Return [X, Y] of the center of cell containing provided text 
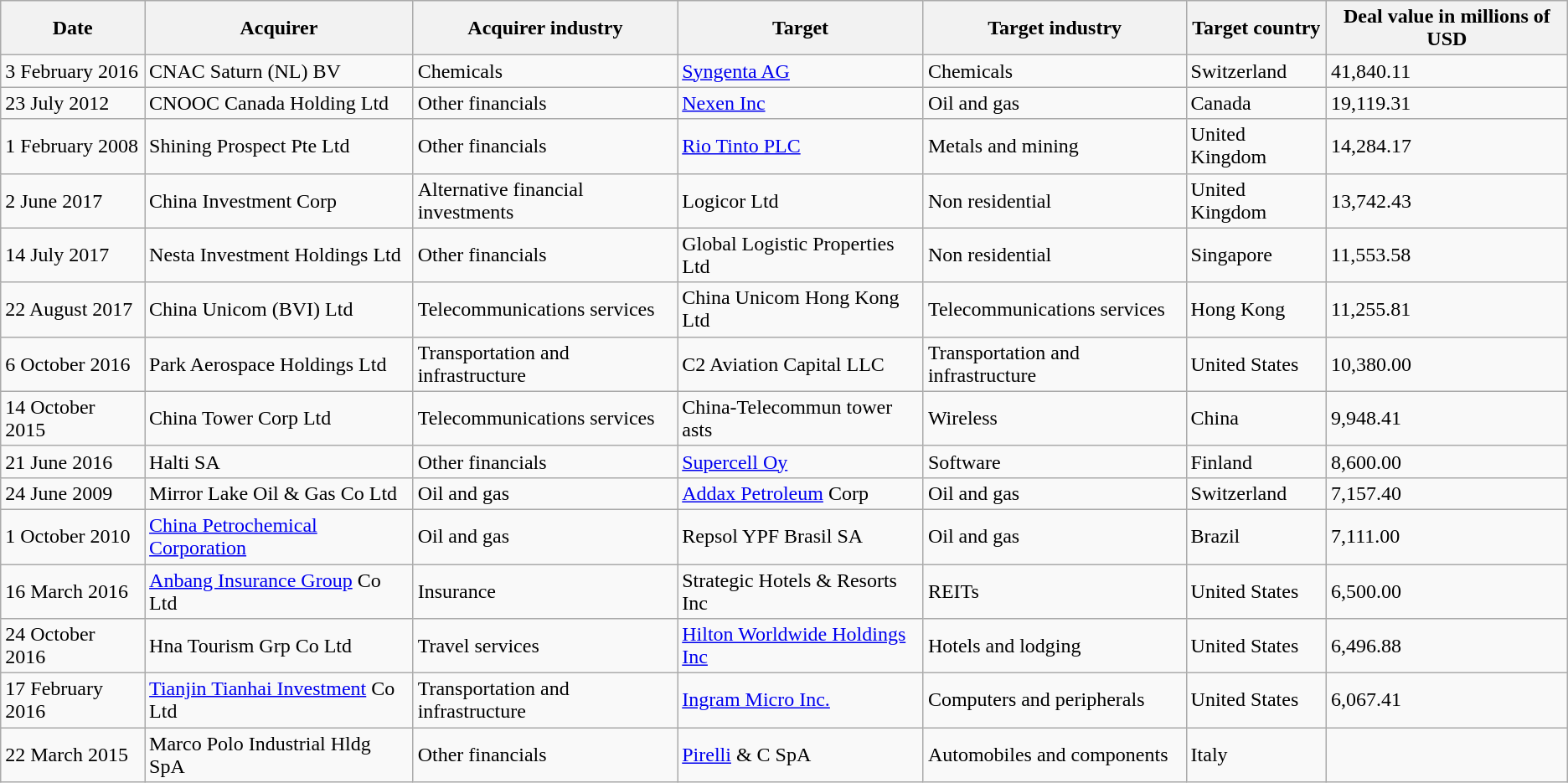
13,742.43 [1447, 201]
Computers and peripherals [1055, 700]
Date [73, 28]
7,157.40 [1447, 493]
14,284.17 [1447, 146]
Rio Tinto PLC [801, 146]
8,600.00 [1447, 462]
Insurance [545, 591]
Tianjin Tianhai Investment Co Ltd [280, 700]
Alternative financial investments [545, 201]
19,119.31 [1447, 103]
Hna Tourism Grp Co Ltd [280, 647]
Nesta Investment Holdings Ltd [280, 255]
China [1256, 419]
1 October 2010 [73, 536]
Supercell Oy [801, 462]
Nexen Inc [801, 103]
11,553.58 [1447, 255]
REITs [1055, 591]
Target industry [1055, 28]
23 July 2012 [73, 103]
Logicor Ltd [801, 201]
Syngenta AG [801, 71]
Hotels and lodging [1055, 647]
Automobiles and components [1055, 756]
Target [801, 28]
Pirelli & C SpA [801, 756]
6,067.41 [1447, 700]
Target country [1256, 28]
CNOOC Canada Holding Ltd [280, 103]
Singapore [1256, 255]
China Petrochemical Corporation [280, 536]
41,840.11 [1447, 71]
China Tower Corp Ltd [280, 419]
Software [1055, 462]
Park Aerospace Holdings Ltd [280, 364]
17 February 2016 [73, 700]
Halti SA [280, 462]
22 March 2015 [73, 756]
10,380.00 [1447, 364]
China Unicom Hong Kong Ltd [801, 310]
14 July 2017 [73, 255]
Addax Petroleum Corp [801, 493]
14 October 2015 [73, 419]
2 June 2017 [73, 201]
Shining Prospect Pte Ltd [280, 146]
Strategic Hotels & Resorts Inc [801, 591]
Metals and mining [1055, 146]
Brazil [1256, 536]
Repsol YPF Brasil SA [801, 536]
Acquirer [280, 28]
Marco Polo Industrial Hldg SpA [280, 756]
11,255.81 [1447, 310]
6,496.88 [1447, 647]
6 October 2016 [73, 364]
Wireless [1055, 419]
Hilton Worldwide Holdings Inc [801, 647]
Travel services [545, 647]
24 June 2009 [73, 493]
Anbang Insurance Group Co Ltd [280, 591]
9,948.41 [1447, 419]
Deal value in millions of USD [1447, 28]
Acquirer industry [545, 28]
24 October 2016 [73, 647]
1 February 2008 [73, 146]
7,111.00 [1447, 536]
22 August 2017 [73, 310]
Canada [1256, 103]
CNAC Saturn (NL) BV [280, 71]
China Unicom (BVI) Ltd [280, 310]
21 June 2016 [73, 462]
16 March 2016 [73, 591]
China Investment Corp [280, 201]
China-Telecommun tower asts [801, 419]
Hong Kong [1256, 310]
Finland [1256, 462]
Italy [1256, 756]
Mirror Lake Oil & Gas Co Ltd [280, 493]
3 February 2016 [73, 71]
C2 Aviation Capital LLC [801, 364]
Ingram Micro Inc. [801, 700]
6,500.00 [1447, 591]
Global Logistic Properties Ltd [801, 255]
Return the (x, y) coordinate for the center point of the cell that contains the specified text.  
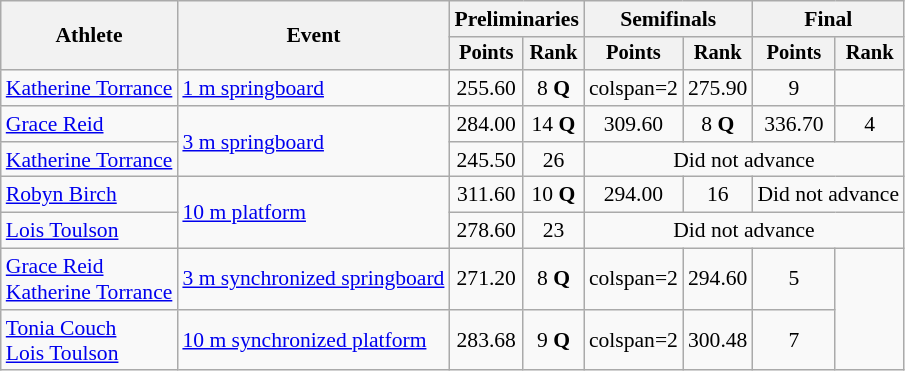
Grace Reid (90, 124)
255.60 (486, 88)
3 m synchronized springboard (313, 280)
278.60 (486, 231)
294.60 (718, 280)
294.00 (634, 195)
26 (554, 160)
Final (828, 19)
Athlete (90, 36)
10 m platform (313, 212)
309.60 (634, 124)
275.90 (718, 88)
9 (794, 88)
245.50 (486, 160)
Event (313, 36)
311.60 (486, 195)
3 m springboard (313, 142)
Preliminaries (516, 19)
10 m synchronized platform (313, 340)
7 (794, 340)
Tonia CouchLois Toulson (90, 340)
14 Q (554, 124)
23 (554, 231)
16 (718, 195)
Grace ReidKatherine Torrance (90, 280)
4 (870, 124)
Robyn Birch (90, 195)
336.70 (794, 124)
283.68 (486, 340)
Lois Toulson (90, 231)
9 Q (554, 340)
1 m springboard (313, 88)
300.48 (718, 340)
271.20 (486, 280)
Semifinals (668, 19)
5 (794, 280)
10 Q (554, 195)
284.00 (486, 124)
Capture the cell that displays the provided text and extract its (X, Y) central coordinate. 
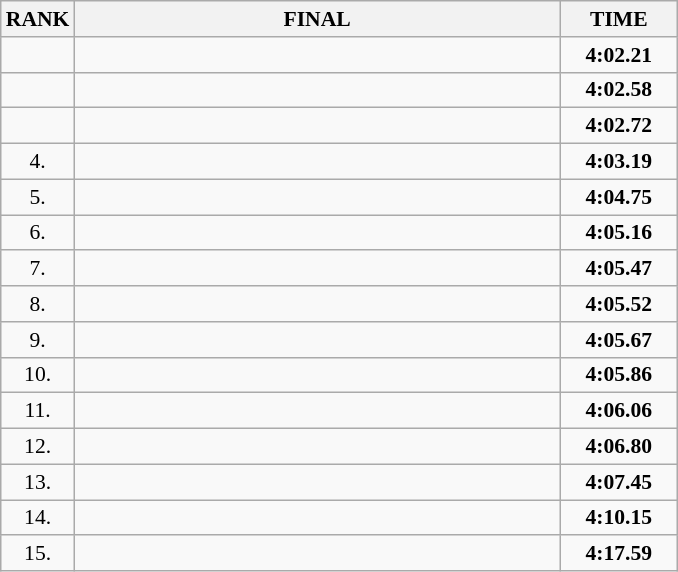
4:06.80 (619, 447)
4. (38, 162)
4:05.47 (619, 269)
10. (38, 375)
9. (38, 340)
7. (38, 269)
8. (38, 304)
11. (38, 411)
RANK (38, 19)
FINAL (316, 19)
4:05.67 (619, 340)
4:05.86 (619, 375)
4:02.72 (619, 126)
4:07.45 (619, 482)
4:04.75 (619, 197)
4:17.59 (619, 554)
4:03.19 (619, 162)
4:06.06 (619, 411)
4:02.58 (619, 90)
4:10.15 (619, 518)
TIME (619, 19)
15. (38, 554)
12. (38, 447)
13. (38, 482)
5. (38, 197)
14. (38, 518)
4:05.16 (619, 233)
4:02.21 (619, 55)
6. (38, 233)
4:05.52 (619, 304)
Identify which cell holds the provided text, then report its [X, Y] central coordinate. 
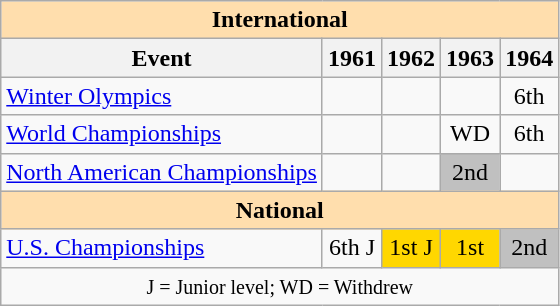
J = Junior level; WD = Withdrew [280, 286]
International [280, 20]
6th J [352, 248]
North American Championships [162, 172]
WD [470, 134]
Winter Olympics [162, 96]
1st J [412, 248]
World Championships [162, 134]
1961 [352, 58]
1964 [530, 58]
National [280, 210]
1963 [470, 58]
1st [470, 248]
1962 [412, 58]
U.S. Championships [162, 248]
Event [162, 58]
From the cell containing the given text, extract its center point as [X, Y] coordinate. 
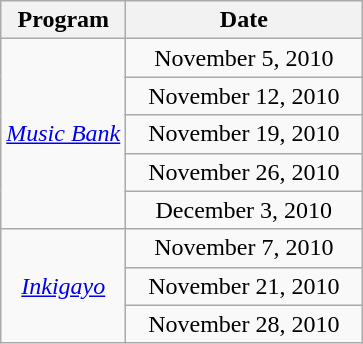
November 26, 2010 [244, 172]
November 7, 2010 [244, 248]
Inkigayo [64, 286]
December 3, 2010 [244, 210]
November 19, 2010 [244, 134]
Date [244, 20]
Program [64, 20]
Music Bank [64, 134]
November 21, 2010 [244, 286]
November 5, 2010 [244, 58]
November 12, 2010 [244, 96]
November 28, 2010 [244, 324]
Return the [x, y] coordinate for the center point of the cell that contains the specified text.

=-=-=

任务要求:
把以上所有行中的"Inkigayo"替换为"Music Core"，其余内容一律不变，然后重新输出这些行；输出中省略图片。

书面解答:
Return [X, Y] of the center of cell containing provided text 
13,742.43 [1447, 201]
Computers and peripherals [1055, 700]
Date [73, 28]
7,157.40 [1447, 493]
14,284.17 [1447, 146]
Rio Tinto PLC [801, 146]
8,600.00 [1447, 462]
Insurance [545, 591]
Tianjin Tianhai Investment Co Ltd [280, 700]
Alternative financial investments [545, 201]
19,119.31 [1447, 103]
Hna Tourism Grp Co Ltd [280, 647]
Nesta Investment Holdings Ltd [280, 255]
China [1256, 419]
1 October 2010 [73, 536]
Supercell Oy [801, 462]
Nexen Inc [801, 103]
11,553.58 [1447, 255]
REITs [1055, 591]
Target industry [1055, 28]
23 July 2012 [73, 103]
Logicor Ltd [801, 201]
Syngenta AG [801, 71]
Hotels and lodging [1055, 647]
Automobiles and components [1055, 756]
Target [801, 28]
Pirelli & C SpA [801, 756]
6,067.41 [1447, 700]
Target country [1256, 28]
CNOOC Canada Holding Ltd [280, 103]
Singapore [1256, 255]
China Petrochemical Corporation [280, 536]
41,840.11 [1447, 71]
China Tower Corp Ltd [280, 419]
Software [1055, 462]
Park Aerospace Holdings Ltd [280, 364]
17 February 2016 [73, 700]
Halti SA [280, 462]
22 March 2015 [73, 756]
10,380.00 [1447, 364]
China Unicom Hong Kong Ltd [801, 310]
14 July 2017 [73, 255]
Addax Petroleum Corp [801, 493]
14 October 2015 [73, 419]
2 June 2017 [73, 201]
Shining Prospect Pte Ltd [280, 146]
Strategic Hotels & Resorts Inc [801, 591]
Metals and mining [1055, 146]
Brazil [1256, 536]
Repsol YPF Brasil SA [801, 536]
Acquirer [280, 28]
Marco Polo Industrial Hldg SpA [280, 756]
11,255.81 [1447, 310]
6,496.88 [1447, 647]
6 October 2016 [73, 364]
Wireless [1055, 419]
Hilton Worldwide Holdings Inc [801, 647]
Travel services [545, 647]
24 June 2009 [73, 493]
Anbang Insurance Group Co Ltd [280, 591]
9,948.41 [1447, 419]
Deal value in millions of USD [1447, 28]
Acquirer industry [545, 28]
24 October 2016 [73, 647]
1 February 2008 [73, 146]
7,111.00 [1447, 536]
22 August 2017 [73, 310]
Canada [1256, 103]
CNAC Saturn (NL) BV [280, 71]
China Unicom (BVI) Ltd [280, 310]
21 June 2016 [73, 462]
16 March 2016 [73, 591]
China Investment Corp [280, 201]
China-Telecommun tower asts [801, 419]
Hong Kong [1256, 310]
Finland [1256, 462]
Italy [1256, 756]
Mirror Lake Oil & Gas Co Ltd [280, 493]
3 February 2016 [73, 71]
C2 Aviation Capital LLC [801, 364]
Ingram Micro Inc. [801, 700]
6,500.00 [1447, 591]
Global Logistic Properties Ltd [801, 255]
Return the (x, y) coordinate for the center point of the cell that contains the specified text.  
Grace Reid (90, 124)
255.60 (486, 88)
3 m synchronized springboard (313, 280)
278.60 (486, 231)
294.60 (718, 280)
294.00 (634, 195)
26 (554, 160)
Final (828, 19)
Athlete (90, 36)
10 m platform (313, 212)
309.60 (634, 124)
275.90 (718, 88)
9 (794, 88)
245.50 (486, 160)
Event (313, 36)
311.60 (486, 195)
3 m springboard (313, 142)
Preliminaries (516, 19)
10 m synchronized platform (313, 340)
7 (794, 340)
Tonia CouchLois Toulson (90, 340)
14 Q (554, 124)
23 (554, 231)
16 (718, 195)
Grace ReidKatherine Torrance (90, 280)
4 (870, 124)
Robyn Birch (90, 195)
336.70 (794, 124)
283.68 (486, 340)
Lois Toulson (90, 231)
9 Q (554, 340)
1 m springboard (313, 88)
300.48 (718, 340)
271.20 (486, 280)
Semifinals (668, 19)
5 (794, 280)
10 Q (554, 195)
284.00 (486, 124)
Capture the cell that displays the provided text and extract its (X, Y) central coordinate. 
4:06.80 (619, 447)
4. (38, 162)
4:05.47 (619, 269)
10. (38, 375)
9. (38, 340)
7. (38, 269)
8. (38, 304)
11. (38, 411)
RANK (38, 19)
FINAL (316, 19)
4:05.67 (619, 340)
4:05.86 (619, 375)
4:02.72 (619, 126)
4:07.45 (619, 482)
4:04.75 (619, 197)
4:17.59 (619, 554)
4:03.19 (619, 162)
4:06.06 (619, 411)
4:02.58 (619, 90)
4:10.15 (619, 518)
TIME (619, 19)
15. (38, 554)
12. (38, 447)
13. (38, 482)
5. (38, 197)
14. (38, 518)
4:05.16 (619, 233)
4:02.21 (619, 55)
6. (38, 233)
4:05.52 (619, 304)
Identify which cell holds the provided text, then report its [X, Y] central coordinate. 
J = Junior level; WD = Withdrew [280, 286]
International [280, 20]
6th J [352, 248]
North American Championships [162, 172]
WD [470, 134]
Winter Olympics [162, 96]
1st J [412, 248]
World Championships [162, 134]
1961 [352, 58]
1964 [530, 58]
National [280, 210]
1963 [470, 58]
1st [470, 248]
1962 [412, 58]
U.S. Championships [162, 248]
Event [162, 58]
From the cell containing the given text, extract its center point as [X, Y] coordinate. 
November 26, 2010 [244, 172]
November 7, 2010 [244, 248]
Music Core [64, 286]
December 3, 2010 [244, 210]
November 19, 2010 [244, 134]
Date [244, 20]
Program [64, 20]
Music Bank [64, 134]
November 21, 2010 [244, 286]
November 5, 2010 [244, 58]
November 12, 2010 [244, 96]
November 28, 2010 [244, 324]
Return the [x, y] coordinate for the center point of the cell that contains the specified text.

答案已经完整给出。